— PROBLEM TO SOLVE —
Keep every line of the data below that has the string "grey" and present those lines.

— SOURCE MATERIAL —
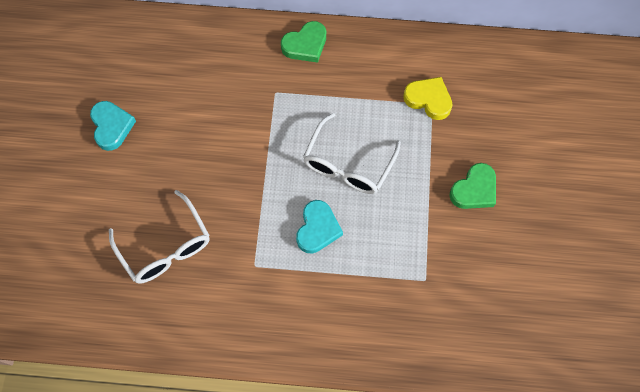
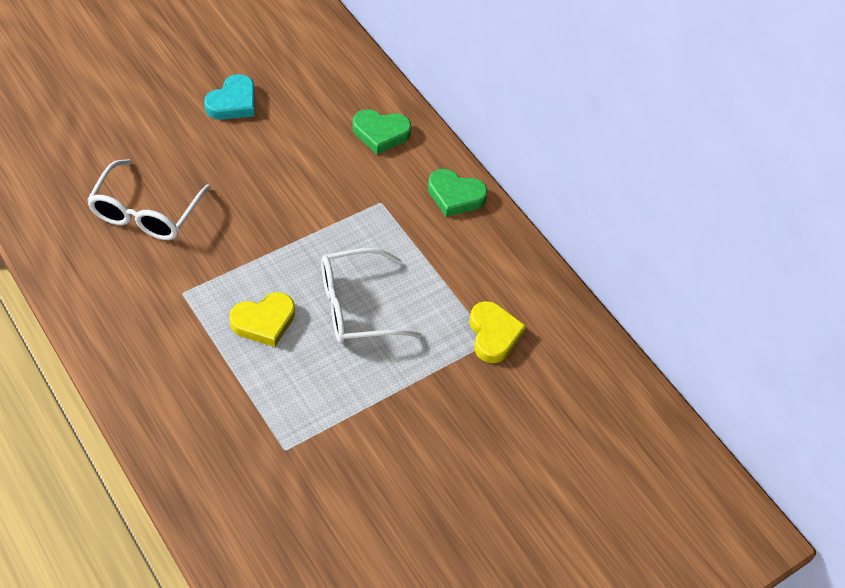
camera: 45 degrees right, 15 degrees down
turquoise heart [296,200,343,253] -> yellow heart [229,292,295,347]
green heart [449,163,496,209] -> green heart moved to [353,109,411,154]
...
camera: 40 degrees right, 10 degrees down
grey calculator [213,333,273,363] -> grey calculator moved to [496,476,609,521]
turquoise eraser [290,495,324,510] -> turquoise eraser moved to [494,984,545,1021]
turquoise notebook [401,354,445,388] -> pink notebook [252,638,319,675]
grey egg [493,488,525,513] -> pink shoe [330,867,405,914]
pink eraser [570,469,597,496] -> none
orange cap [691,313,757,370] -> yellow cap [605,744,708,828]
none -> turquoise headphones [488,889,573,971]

— TASK RESPONSE —
grey calculator [213,333,273,363] -> grey calculator moved to [496,476,609,521]
grey egg [493,488,525,513] -> pink shoe [330,867,405,914]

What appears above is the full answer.